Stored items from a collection

-------

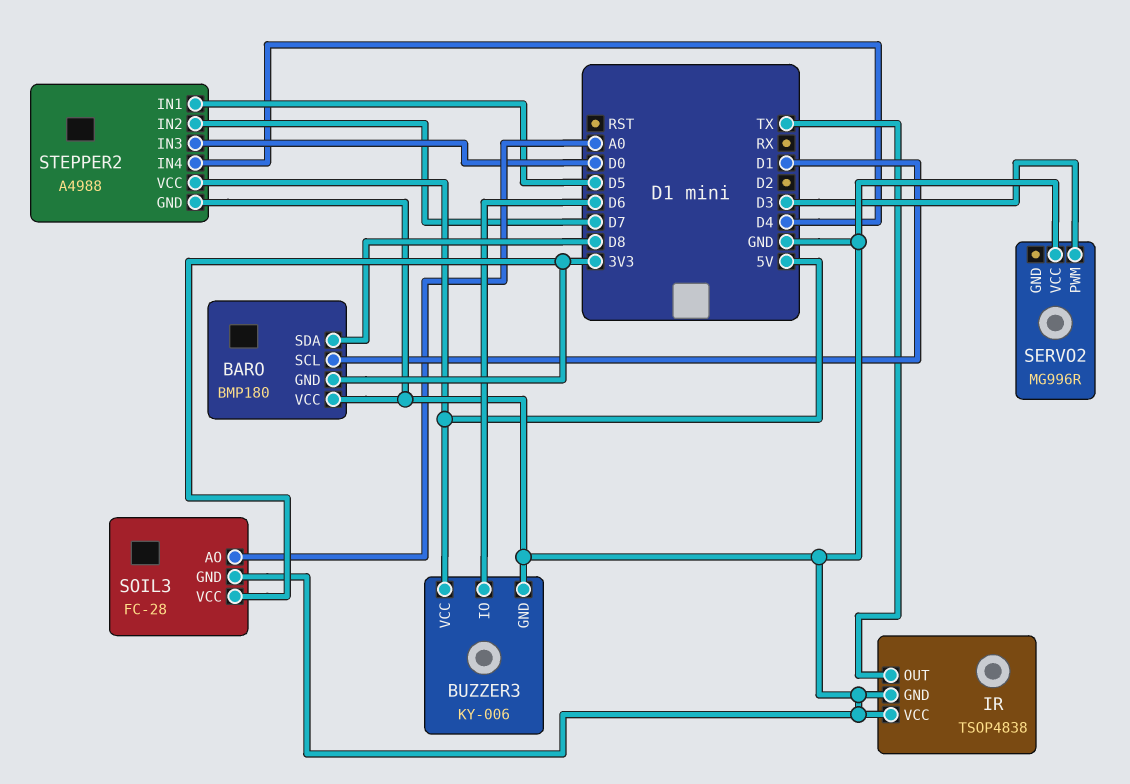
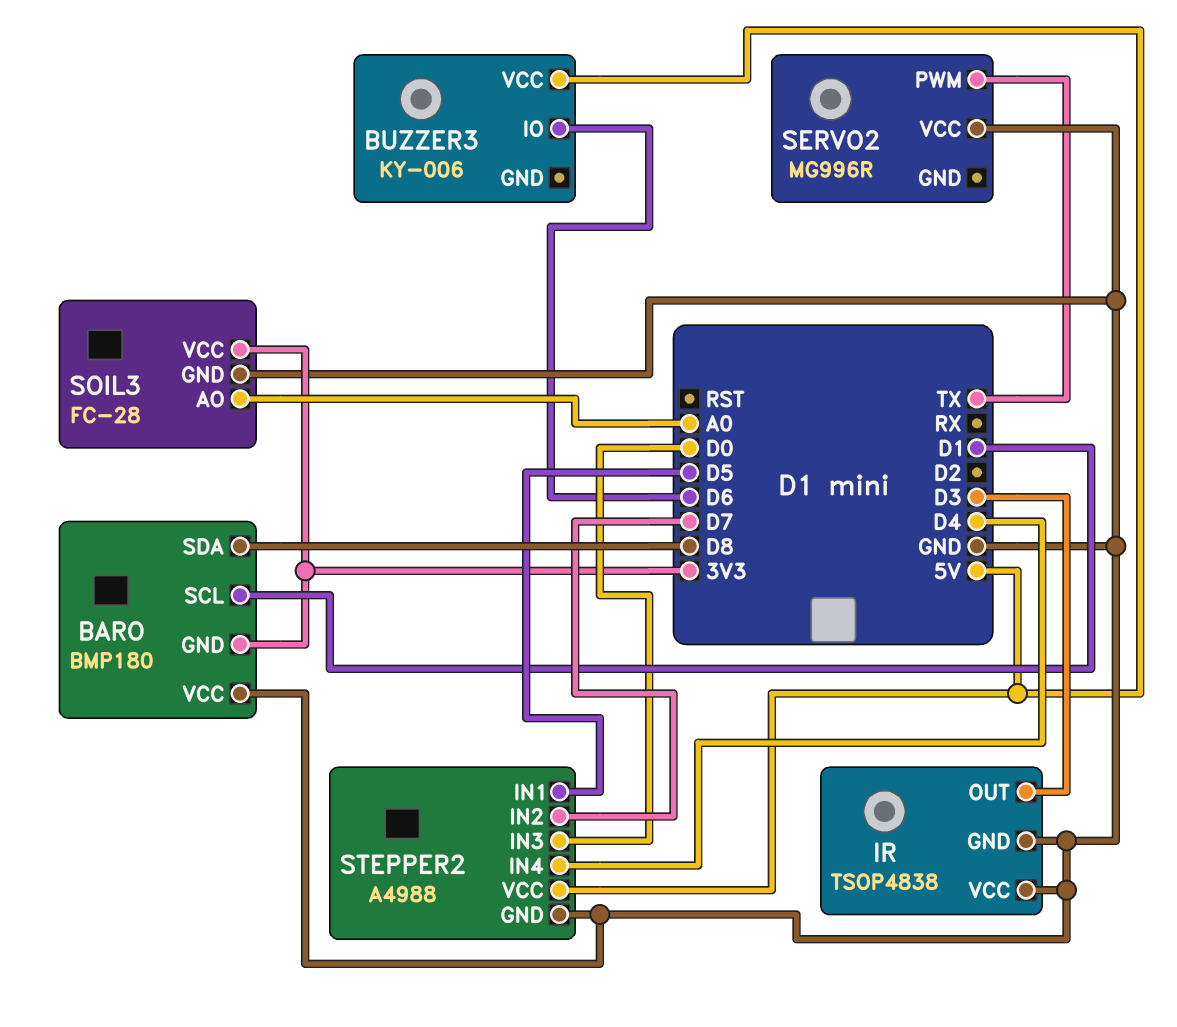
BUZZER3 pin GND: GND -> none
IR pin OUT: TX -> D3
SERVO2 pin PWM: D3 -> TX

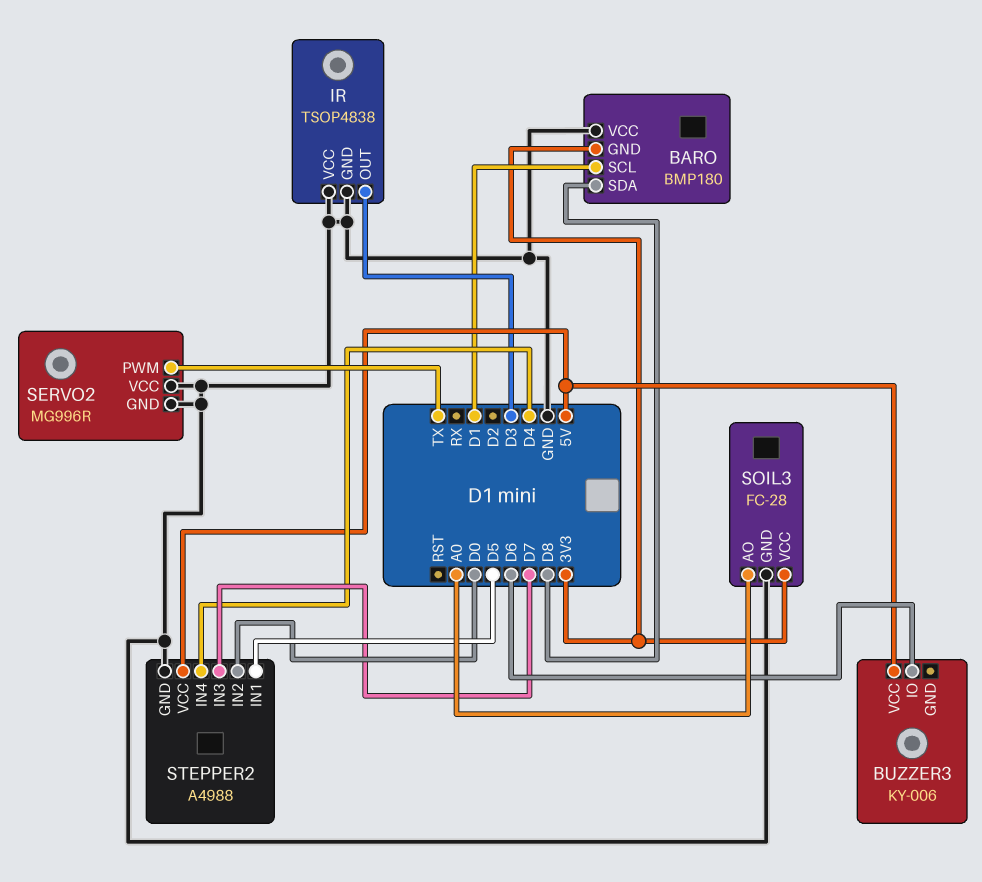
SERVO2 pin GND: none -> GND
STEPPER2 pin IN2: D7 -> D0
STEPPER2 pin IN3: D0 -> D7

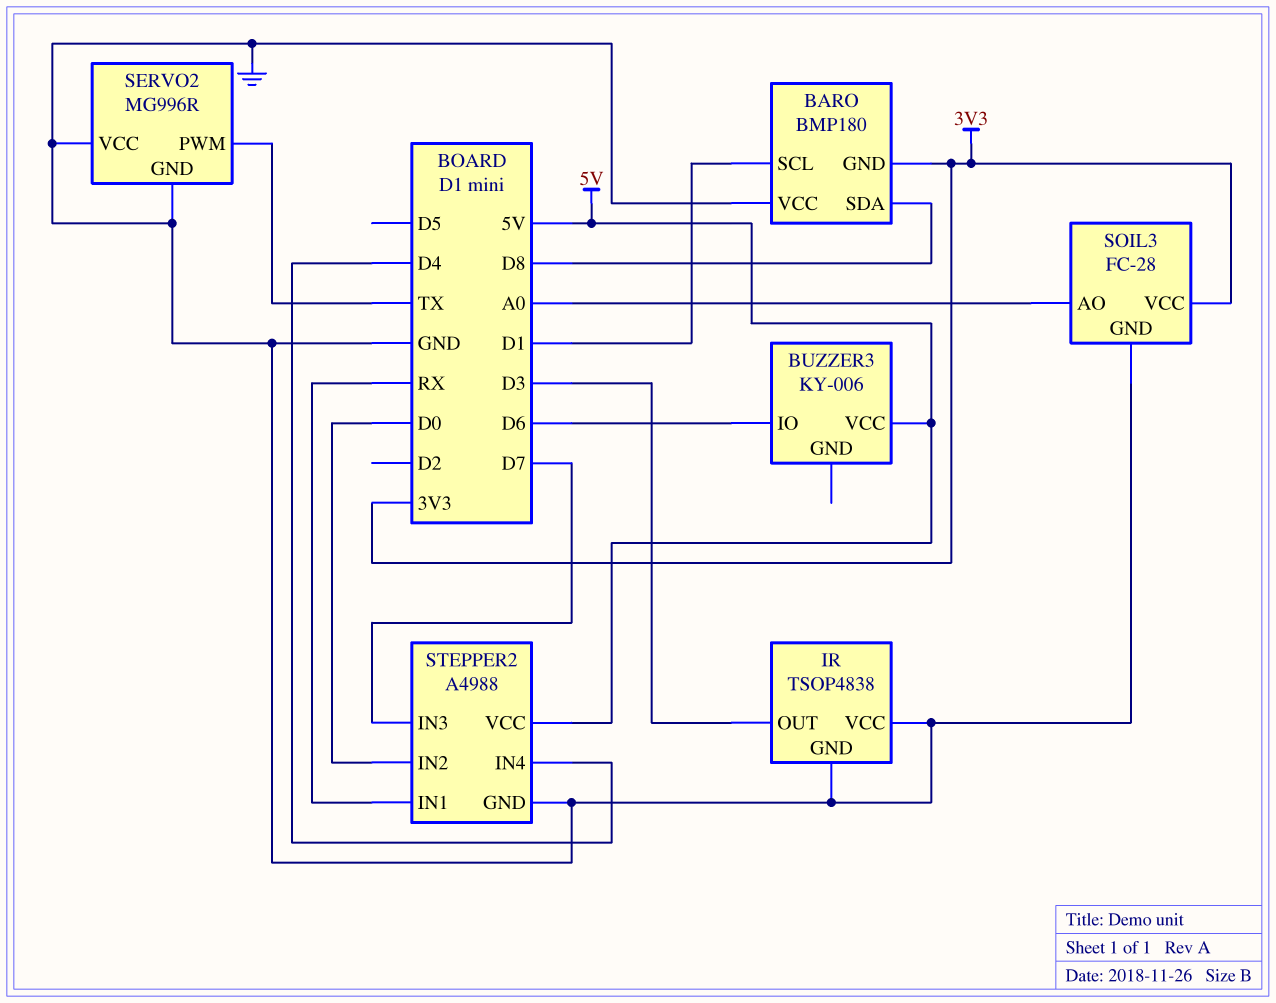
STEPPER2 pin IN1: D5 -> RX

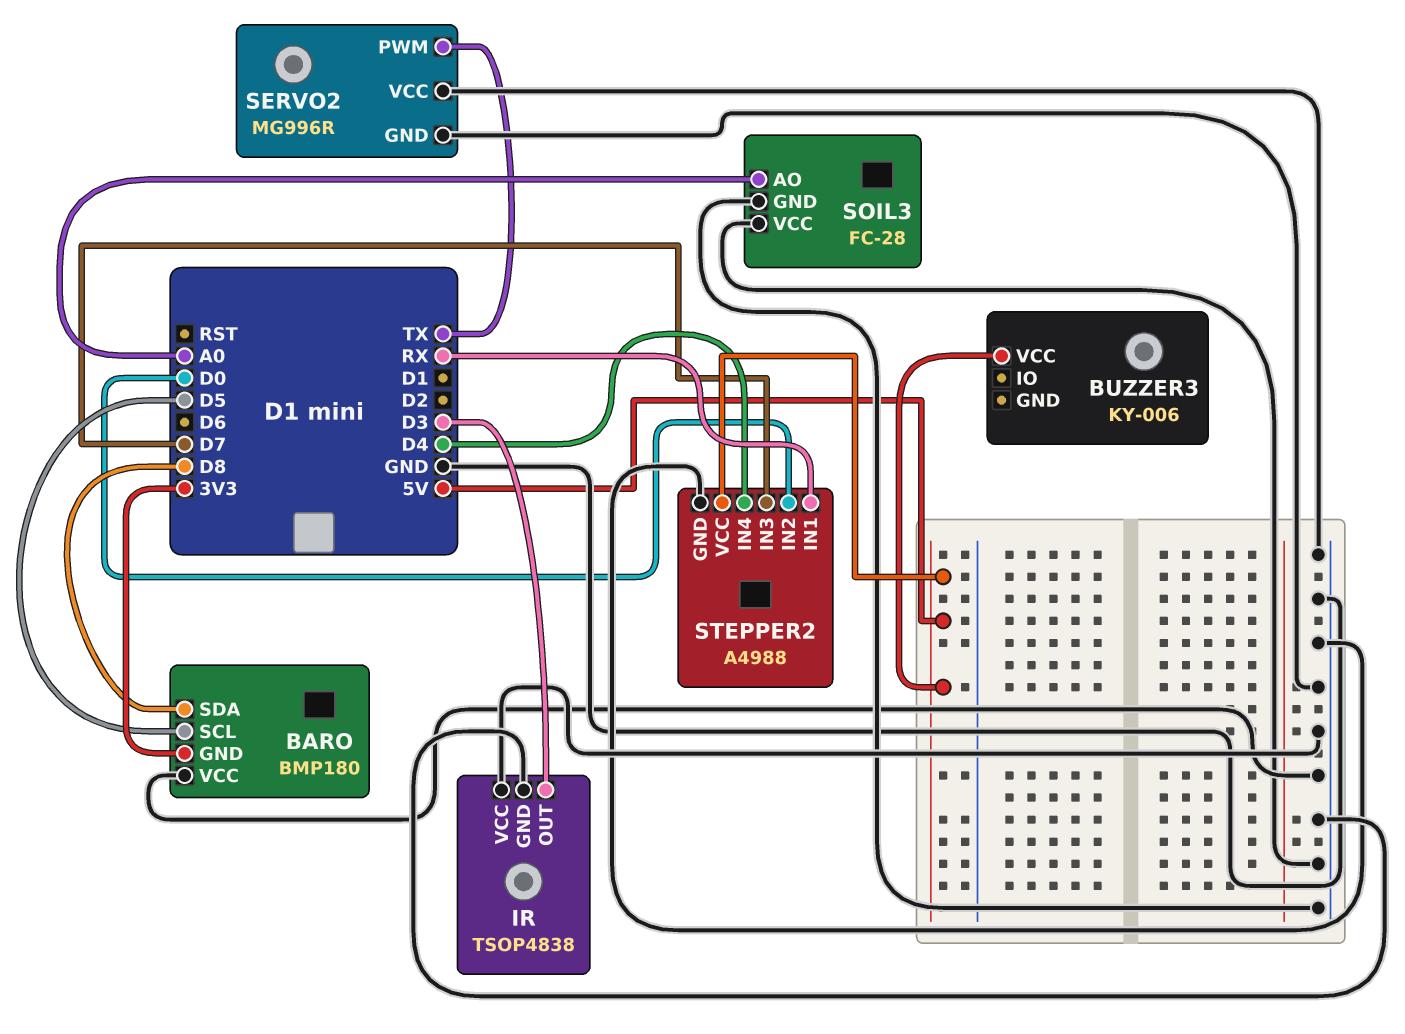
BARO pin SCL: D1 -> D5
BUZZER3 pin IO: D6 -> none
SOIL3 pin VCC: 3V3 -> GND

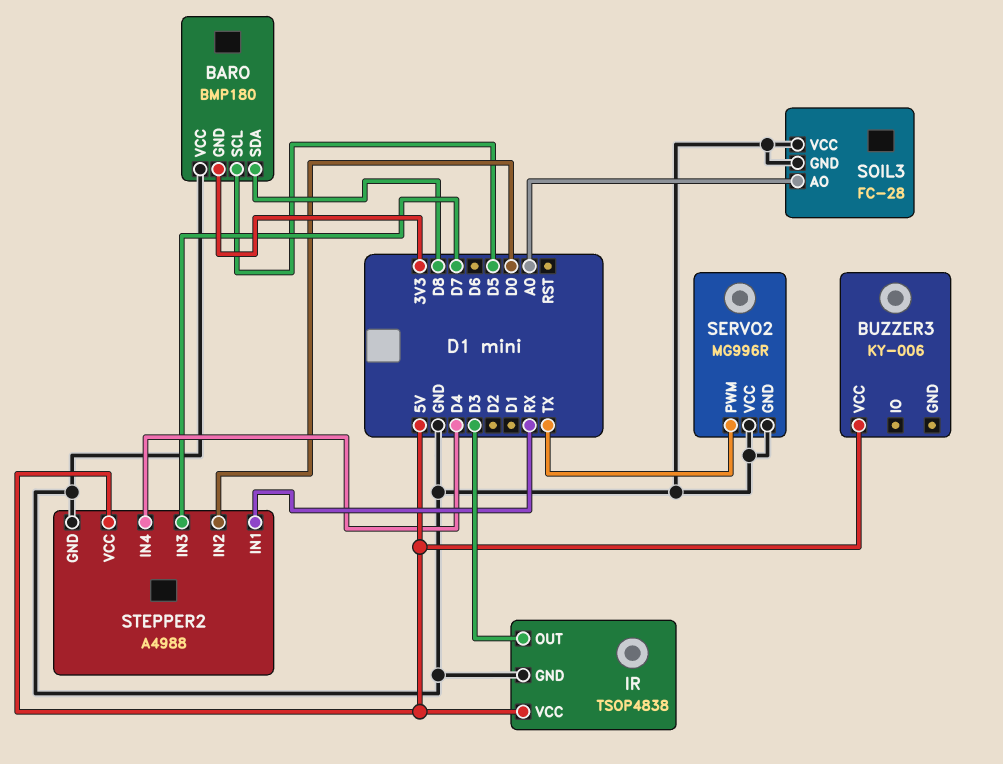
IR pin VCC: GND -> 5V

-------

**The task:**
Having removed the pictures, write out the records exactly as they stand.

**Written response:**
BUZZER3 pin GND: GND -> none
IR pin OUT: TX -> D3
SERVO2 pin PWM: D3 -> TX

SERVO2 pin GND: none -> GND
STEPPER2 pin IN2: D7 -> D0
STEPPER2 pin IN3: D0 -> D7

STEPPER2 pin IN1: D5 -> RX

BARO pin SCL: D1 -> D5
BUZZER3 pin IO: D6 -> none
SOIL3 pin VCC: 3V3 -> GND

IR pin VCC: GND -> 5V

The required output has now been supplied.